Stored data entries:
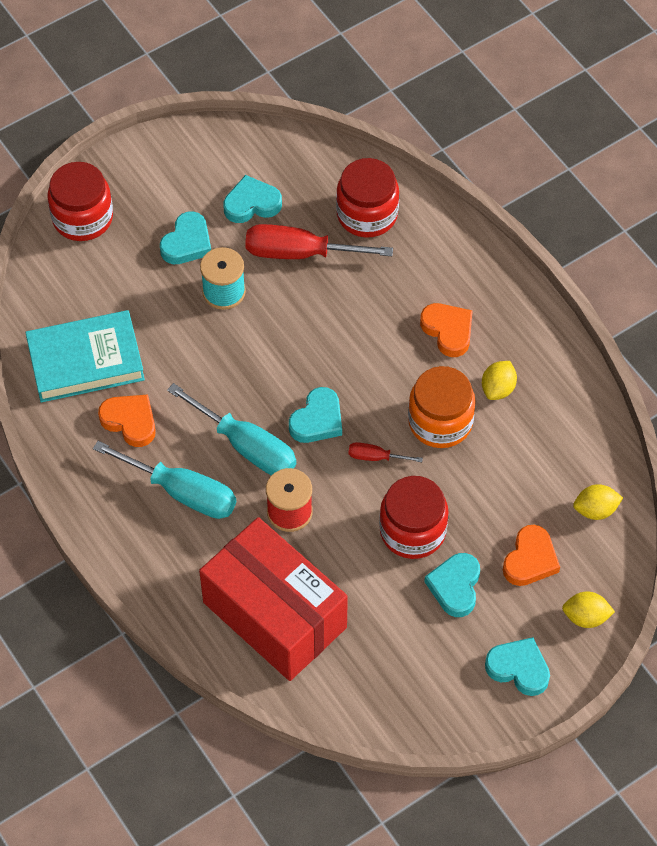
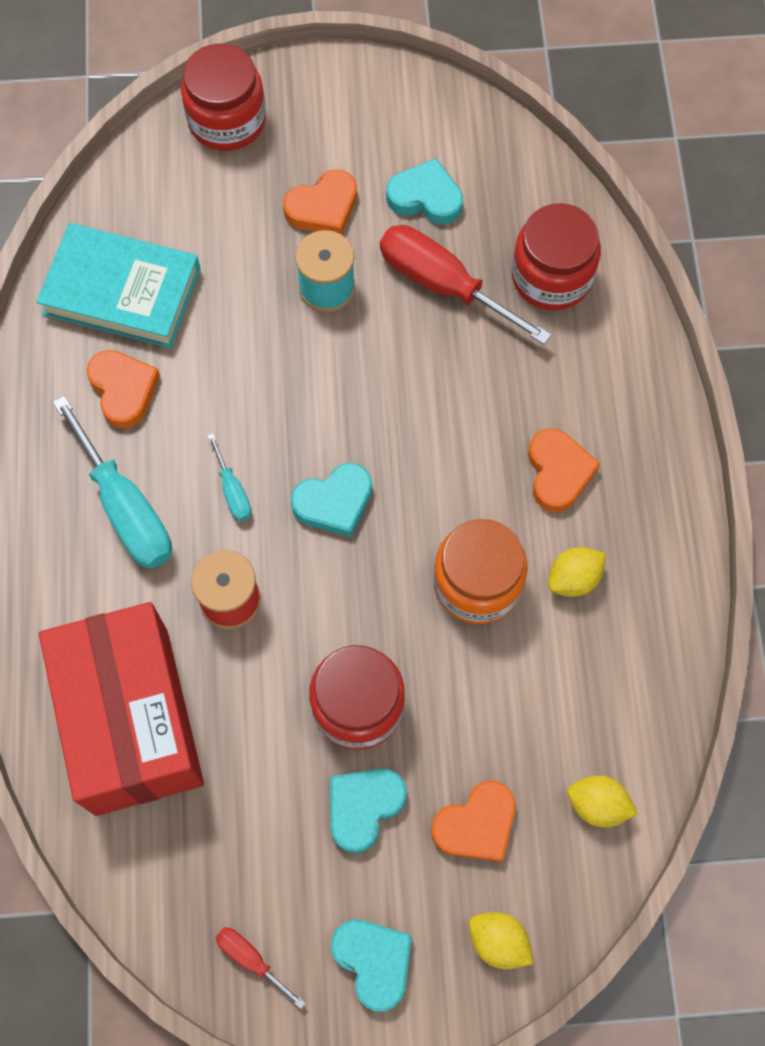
camera: 30 degrees right, 10 degrees up
(187, 243) = (323, 208): turquoise heart -> orange heart
(246, 446) = (233, 491): turquoise screwdriver -> turquoise screwdriver, size x0.48
(375, 457) = (372, 586): red screwdriver -> red screwdriver (251, 959)

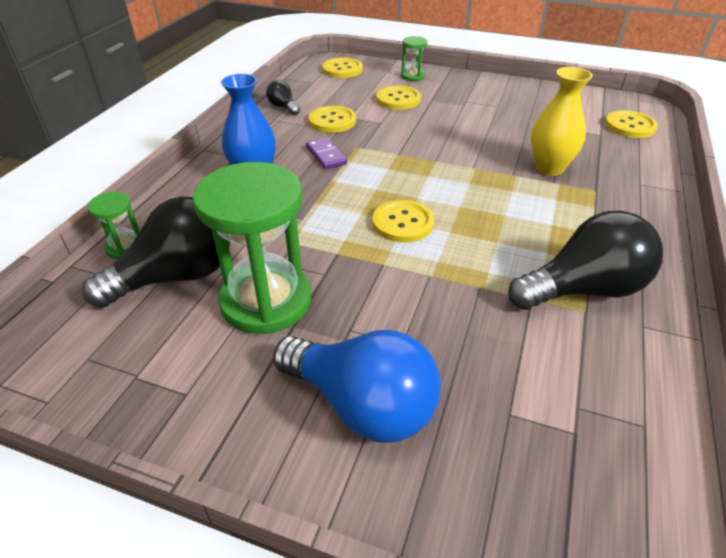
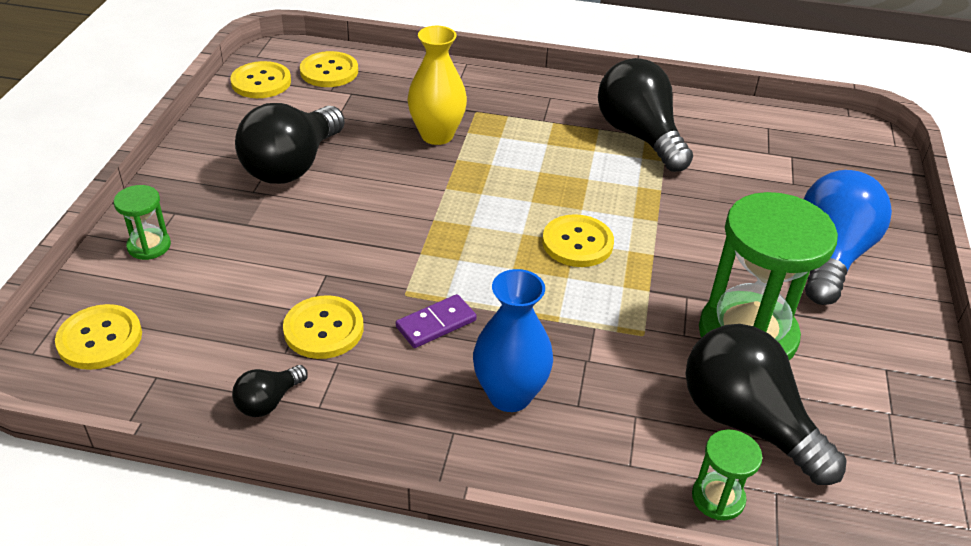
camera: 100 degrees left, 0 degrees up
(398, 99) = (244, 259): yellow button -> yellow button (261, 82)
(495, 112) = (292, 166): none -> black light bulb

**Work to be completed:** Please set down every record exactly as it appears, leaving out the pictures.

**Solution to this problem:**
camera: 30 degrees right, 10 degrees up
(187, 243) = (323, 208): turquoise heart -> orange heart
(246, 446) = (233, 491): turquoise screwdriver -> turquoise screwdriver, size x0.48
(375, 457) = (372, 586): red screwdriver -> red screwdriver (251, 959)

camera: 100 degrees left, 0 degrees up
(398, 99) = (244, 259): yellow button -> yellow button (261, 82)
(495, 112) = (292, 166): none -> black light bulb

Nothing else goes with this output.